### Problem statement
Leave the images out, and copy each of the records below exactly.
━━━ Records for this exercise
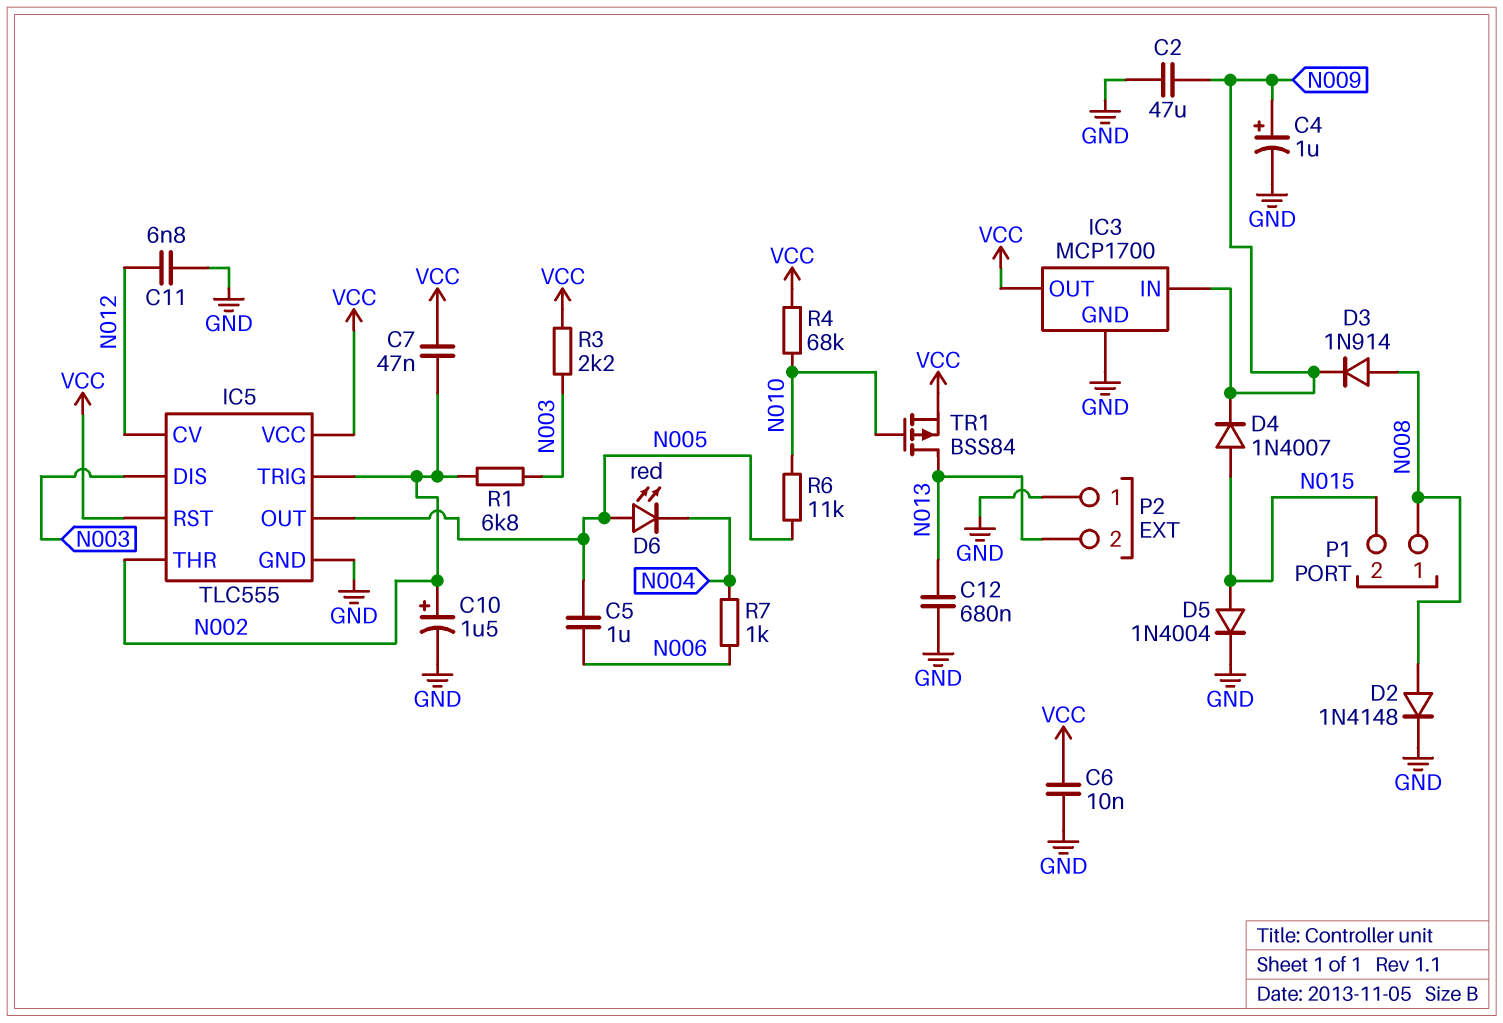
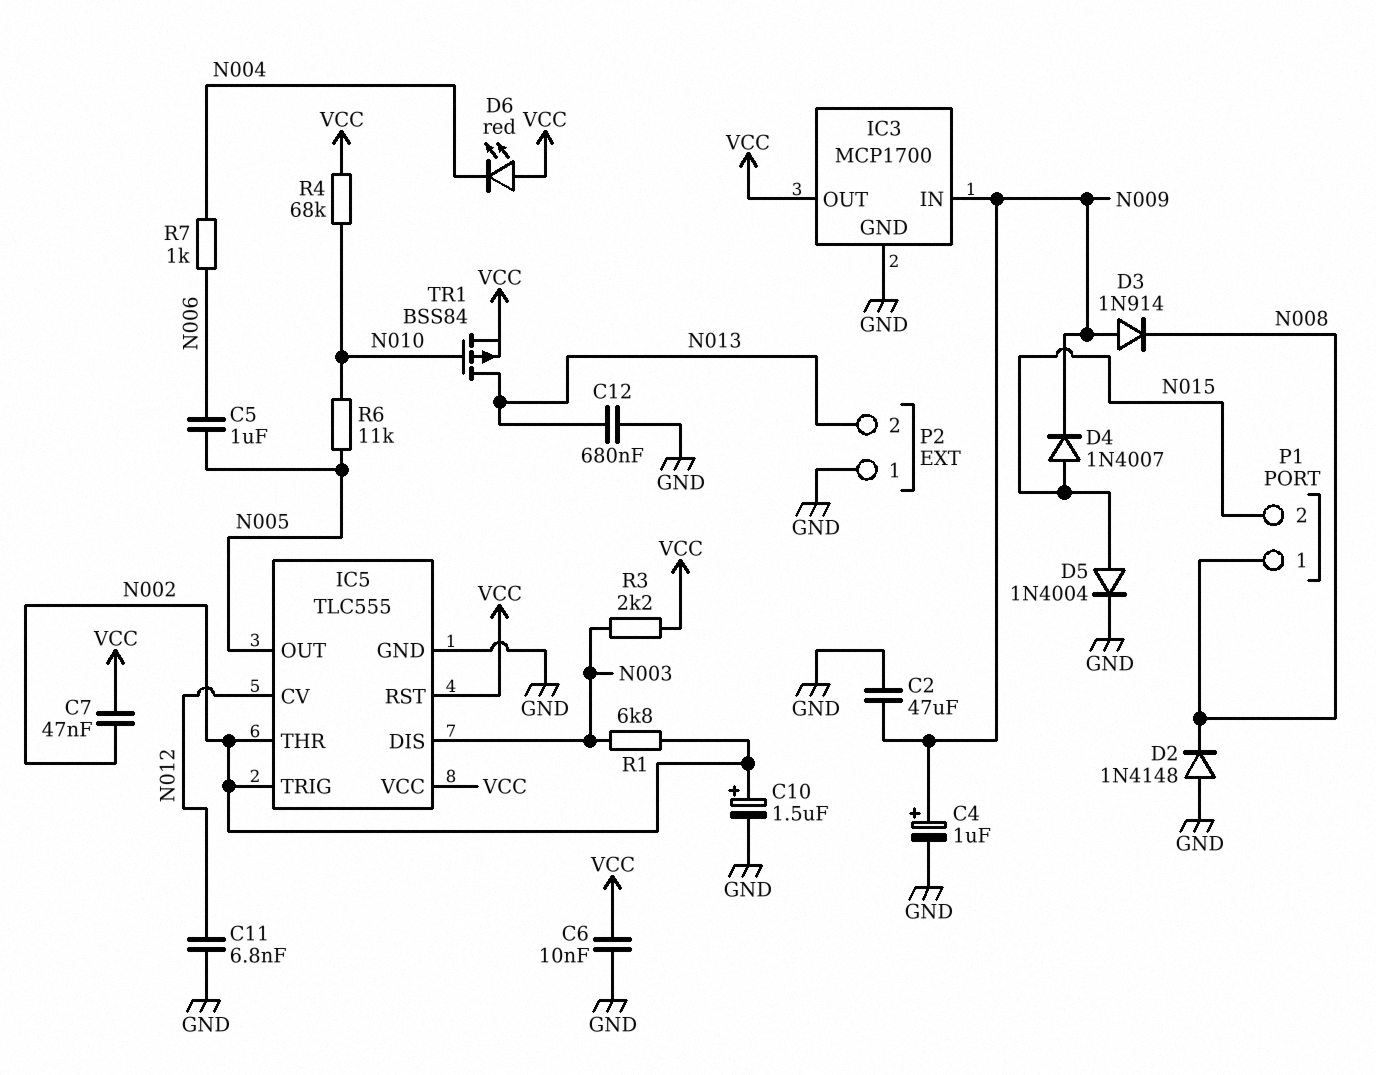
D2: diode 1N4148 (A N008, K GND) -> diode 1N4148 (A GND, K N008)
D3: diode 1N914 (A N008, K N009) -> diode 1N914 (A N009, K N008)
D6: LED red (A N005, K N004) -> LED red (A VCC, K N004)

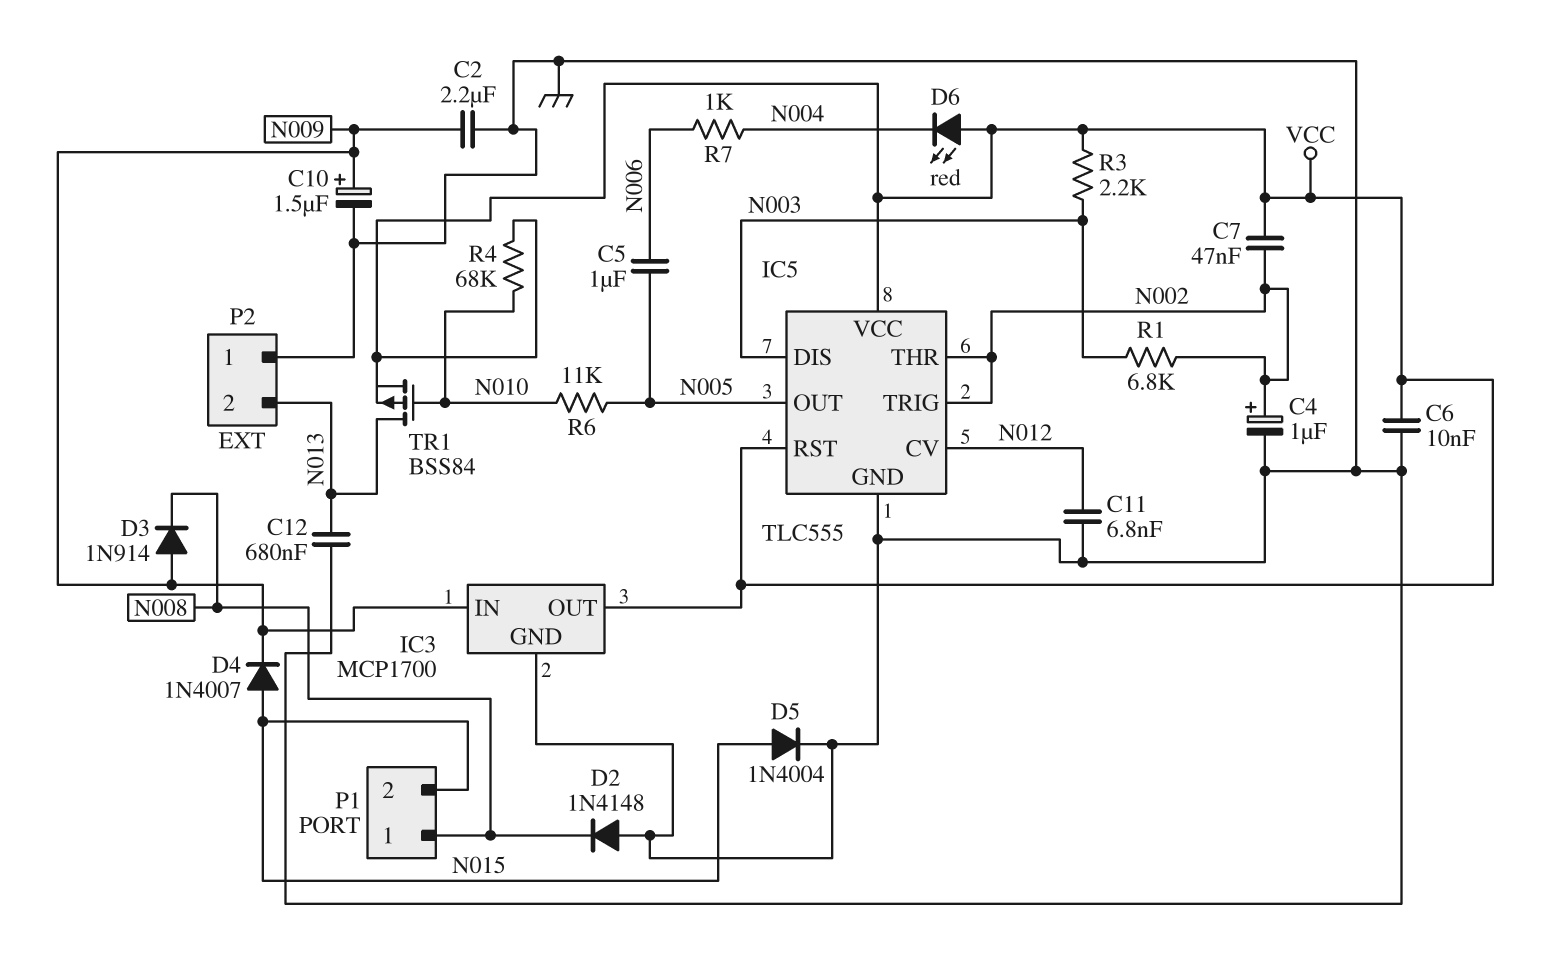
C2: 47uF (GND, N009) -> 2.2uF (GND, N009)
C4: 1uF (plus N009, minus GND) -> 1uF (plus N002, minus GND)
C10: 1.5uF (plus N002, minus GND) -> 1.5uF (plus N009, minus GND)

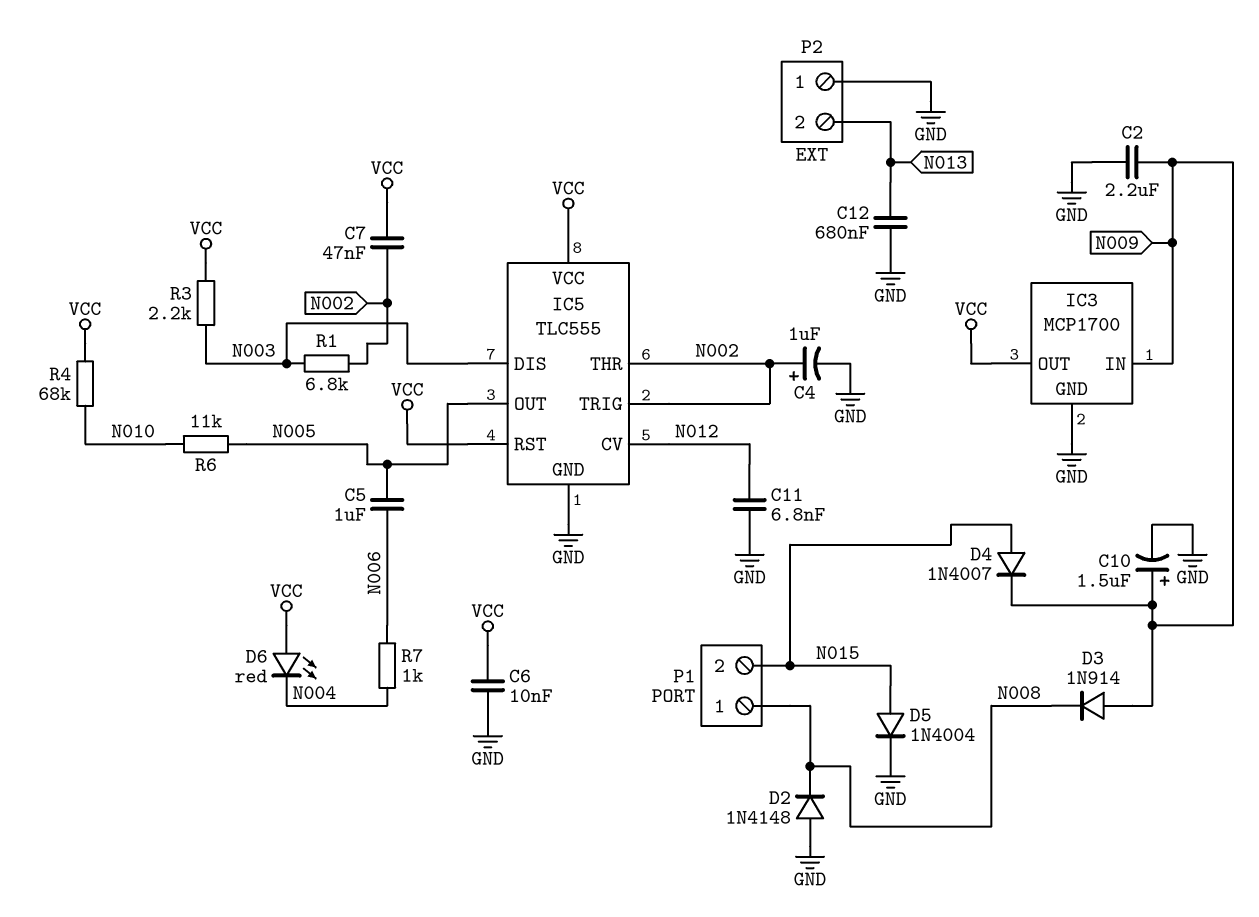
TR1: PMOS BSS84 (G N010, D N013, S VCC) -> none

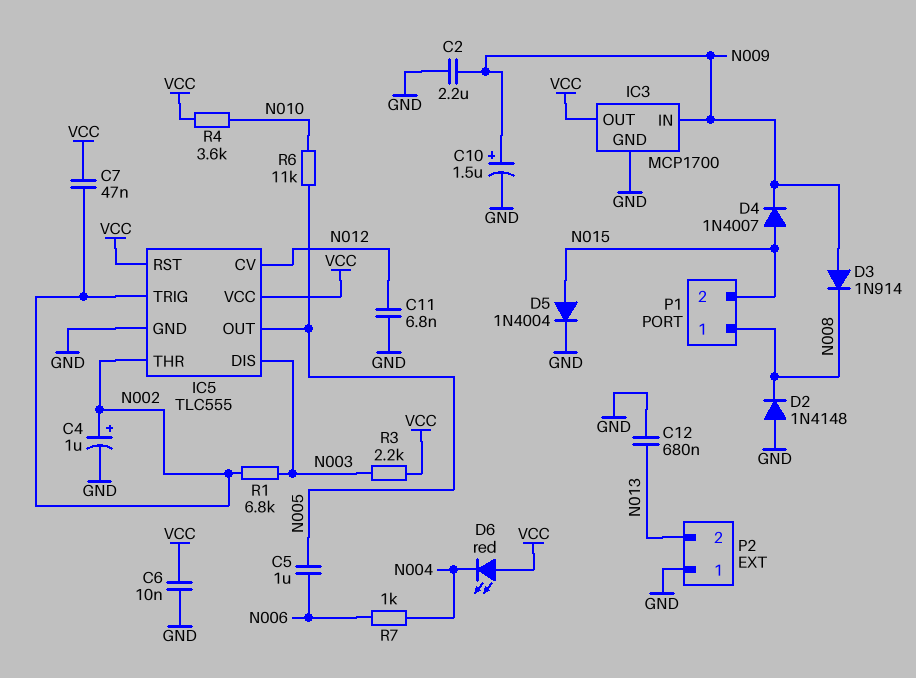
R4: 68k (N010, VCC) -> 3.6k (N010, VCC)

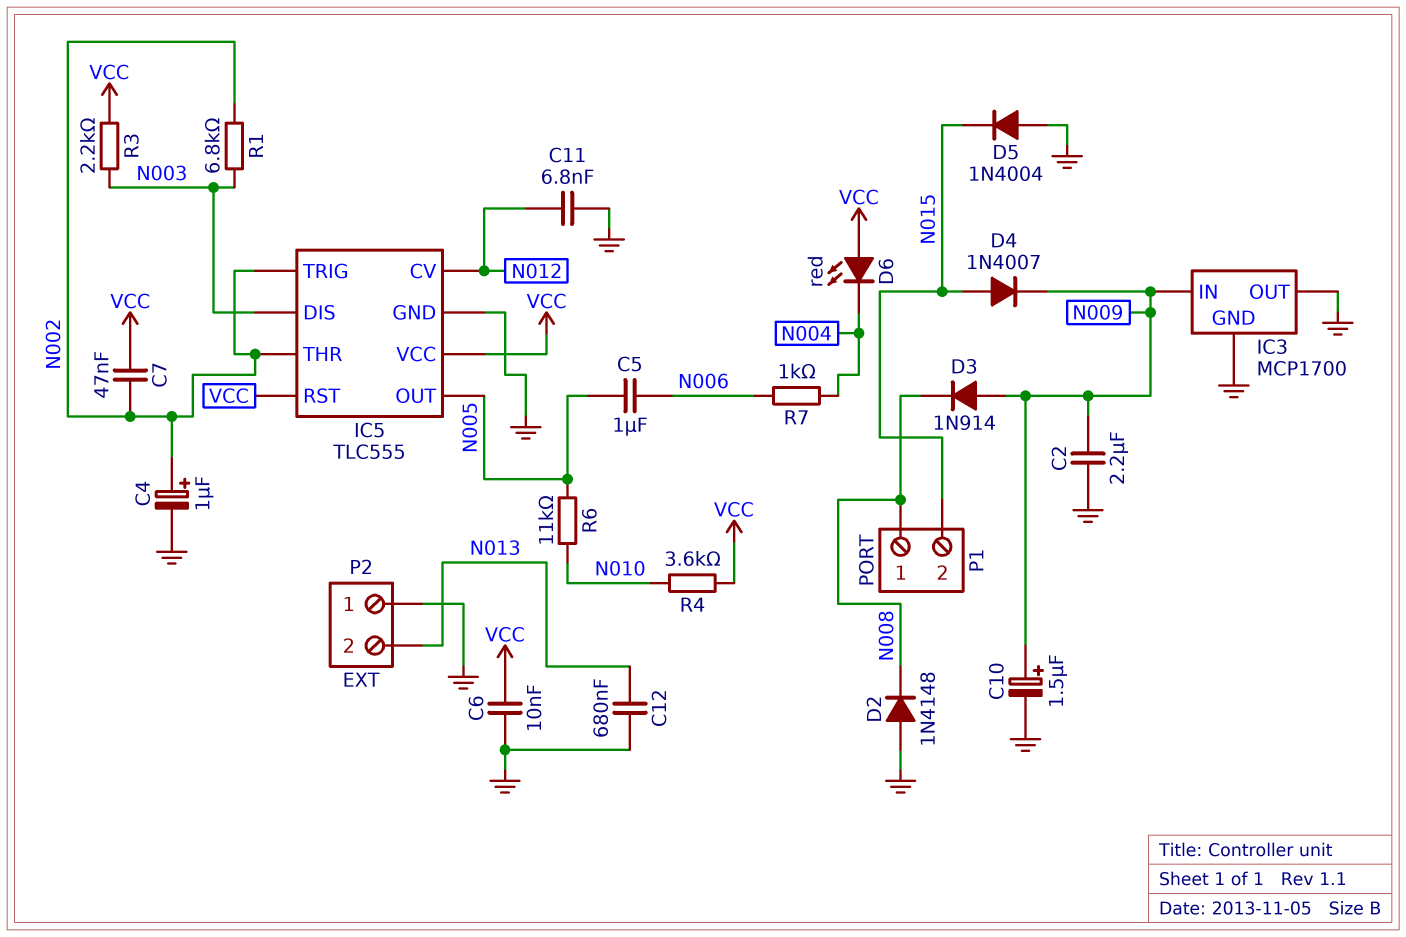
D5: diode 1N4004 (A N015, K GND) -> diode 1N4004 (A GND, K N015)
IC3 pin OUT: VCC -> GND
━━━━━━
### Result for this task
D2: diode 1N4148 (A N008, K GND) -> diode 1N4148 (A GND, K N008)
D3: diode 1N914 (A N008, K N009) -> diode 1N914 (A N009, K N008)
D6: LED red (A N005, K N004) -> LED red (A VCC, K N004)

C2: 47uF (GND, N009) -> 2.2uF (GND, N009)
C4: 1uF (plus N009, minus GND) -> 1uF (plus N002, minus GND)
C10: 1.5uF (plus N002, minus GND) -> 1.5uF (plus N009, minus GND)

TR1: PMOS BSS84 (G N010, D N013, S VCC) -> none

R4: 68k (N010, VCC) -> 3.6k (N010, VCC)

D5: diode 1N4004 (A N015, K GND) -> diode 1N4004 (A GND, K N015)
IC3 pin OUT: VCC -> GND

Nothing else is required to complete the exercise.